◆ **INPUT FOR THIS TASK**:
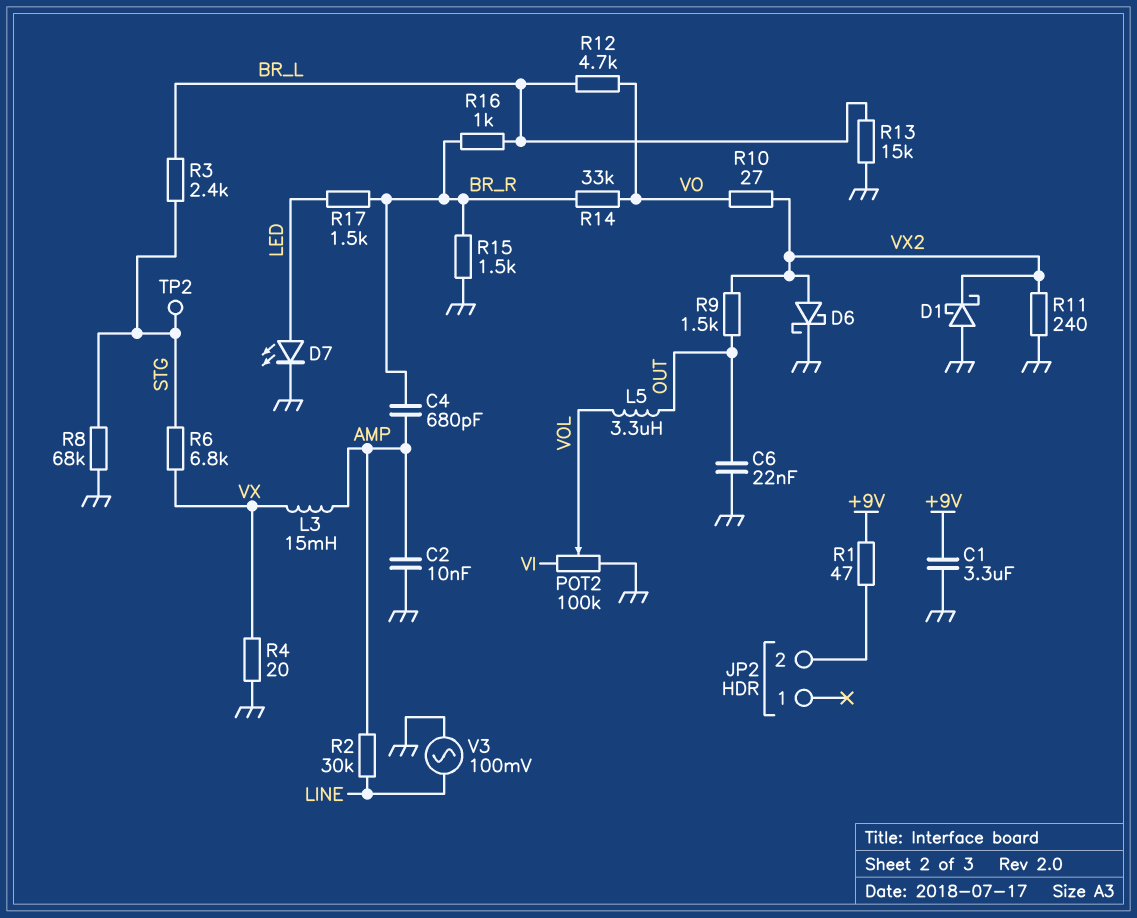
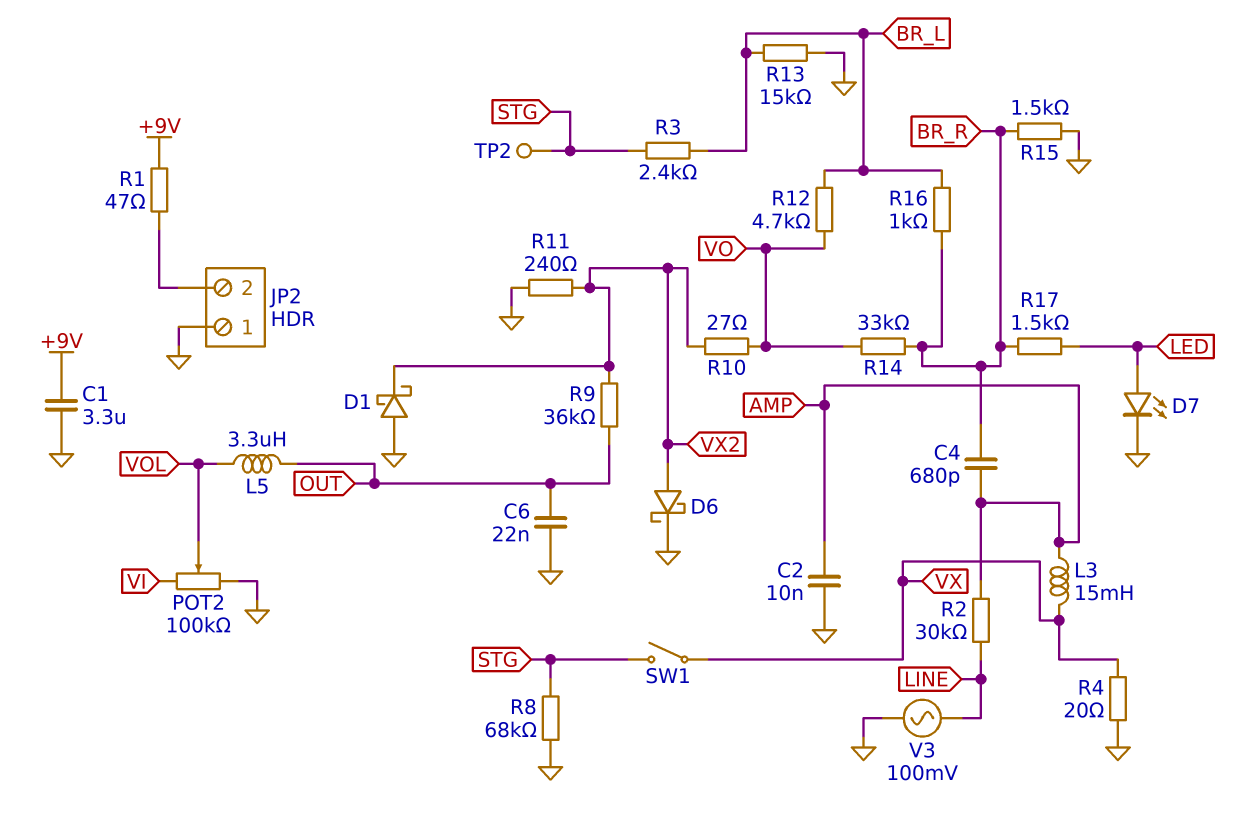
JP2 pin 1: none -> GND
R6: 6.8k (STG, VX) -> none
R9: 1.5k (OUT, VX2) -> 36k (OUT, VX2)
SW1: none -> switch (STG, VX)

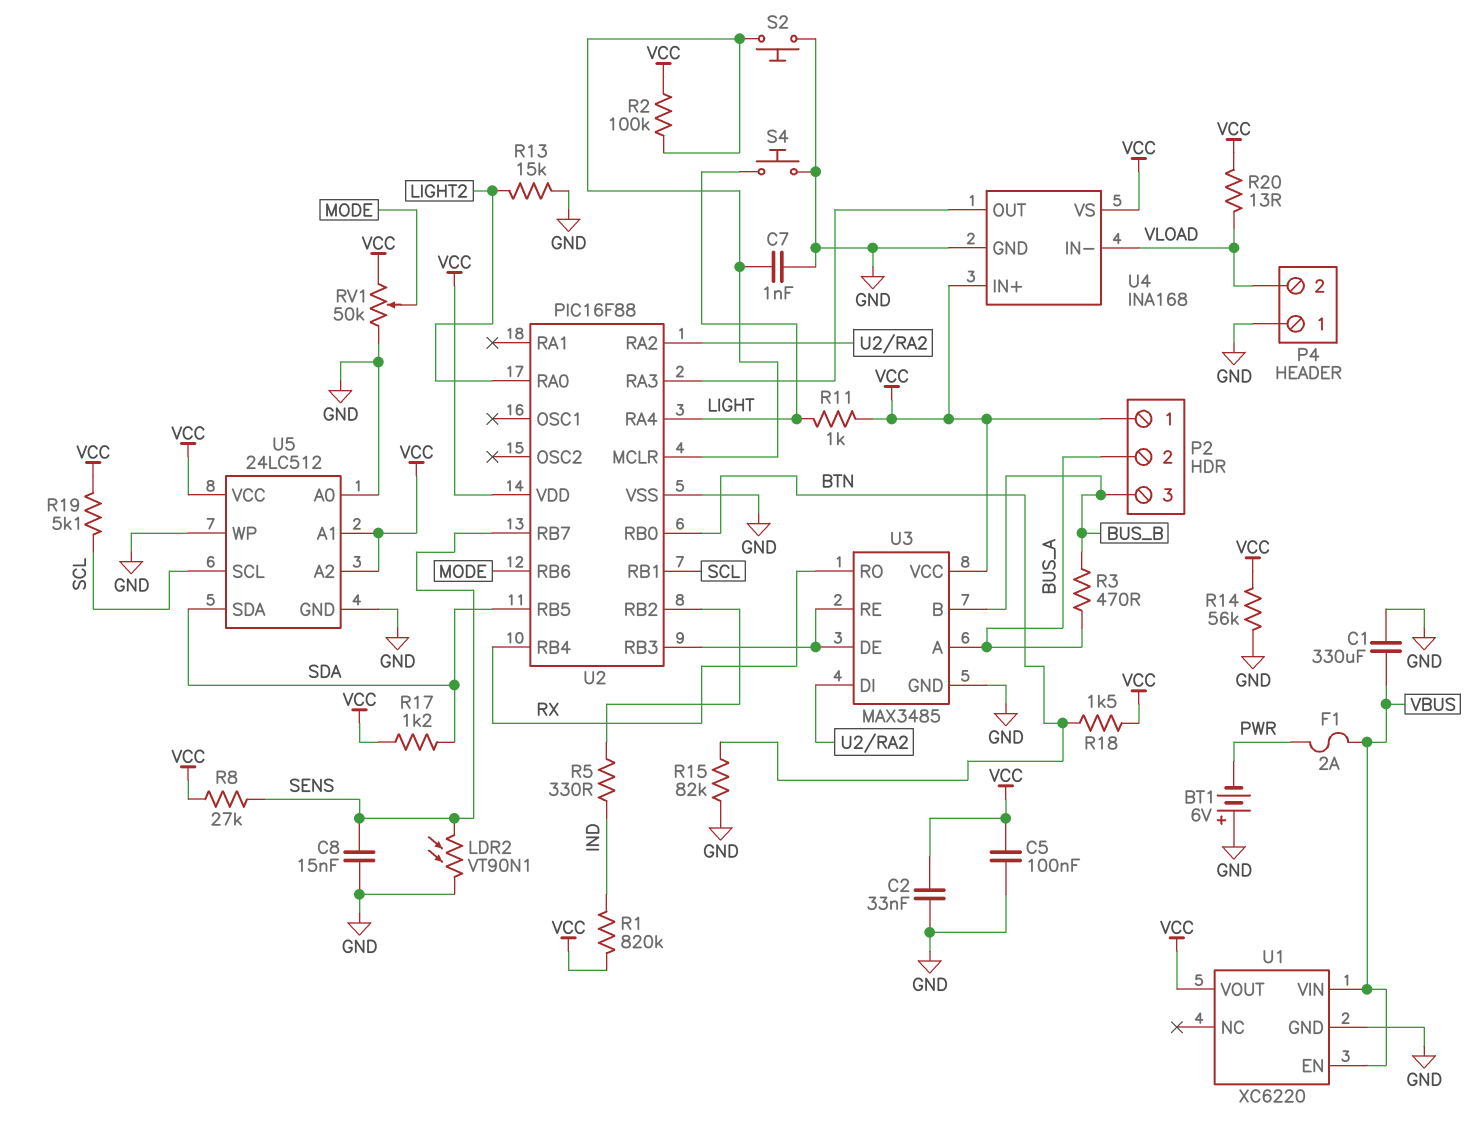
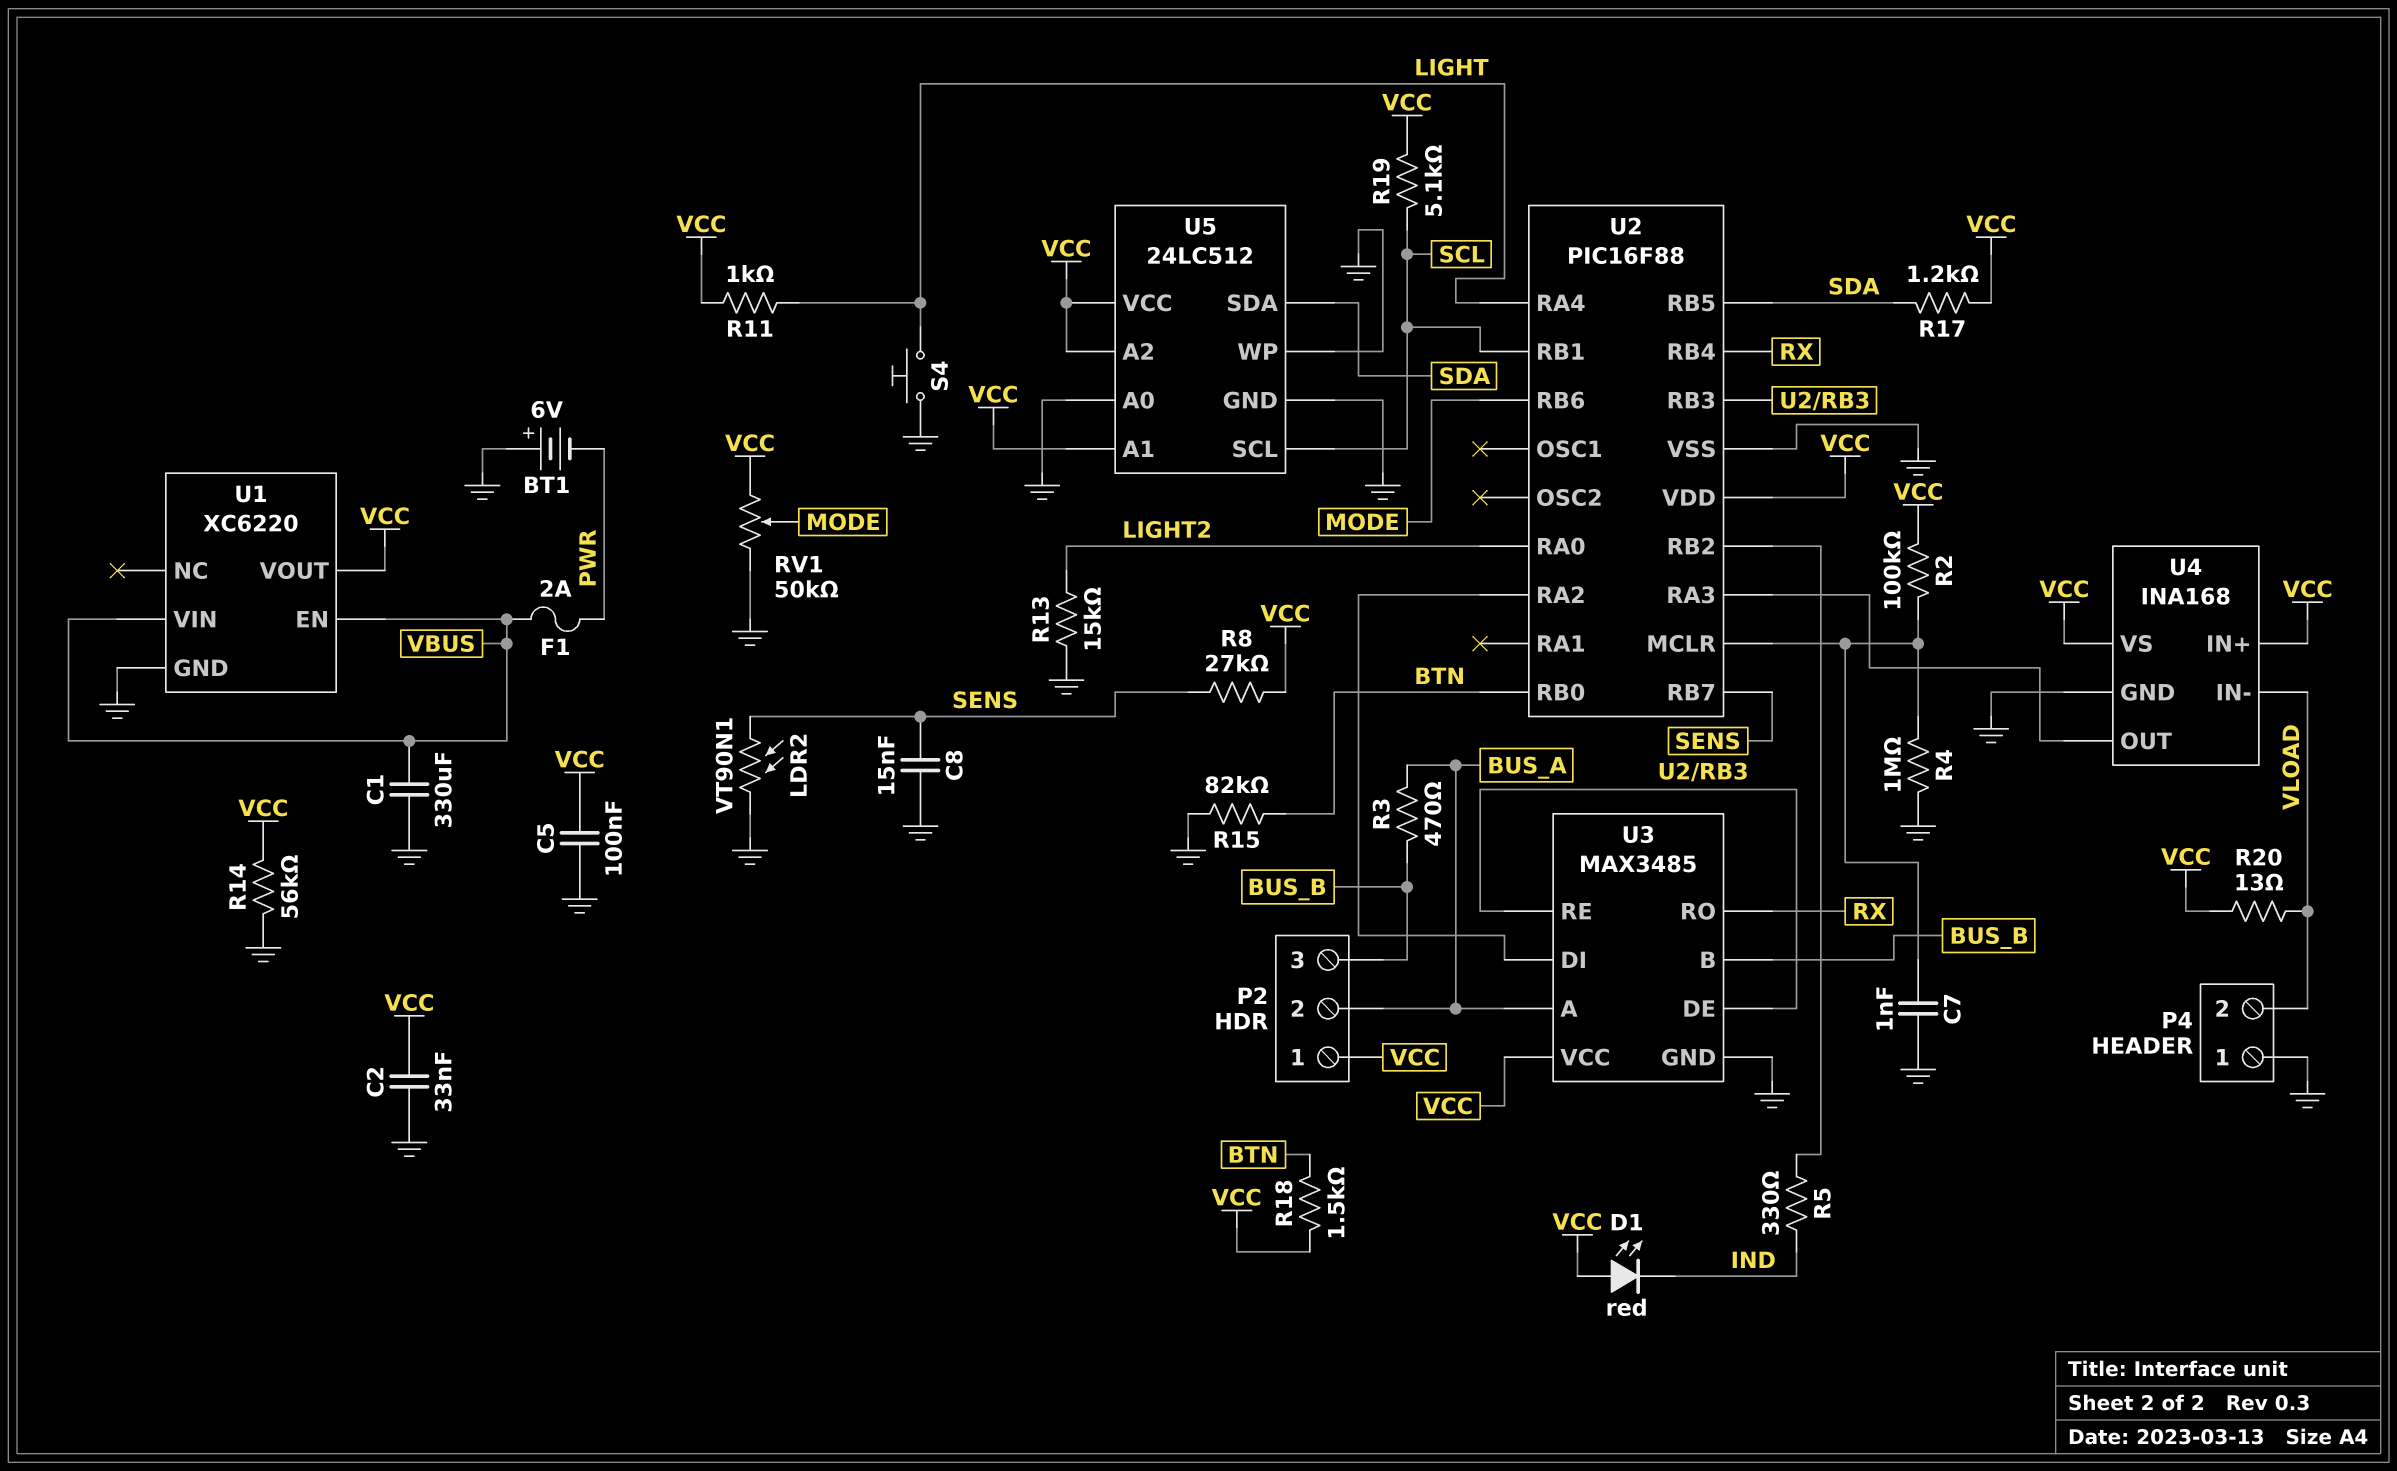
D1: none -> LED red (A VCC, K IND)
R1: 820k (IND, VCC) -> none
R4: none -> 1M (GND, U2/MCLR)
S2: button (GND, U2/MCLR) -> none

◆ **TO DO**:
Repeat each line, unchanged, from the line that contains "R1: 820k (IND, VCC) -> none" to the end of the listing above.

◆ **YOUR RESPONSE**:
R1: 820k (IND, VCC) -> none
R4: none -> 1M (GND, U2/MCLR)
S2: button (GND, U2/MCLR) -> none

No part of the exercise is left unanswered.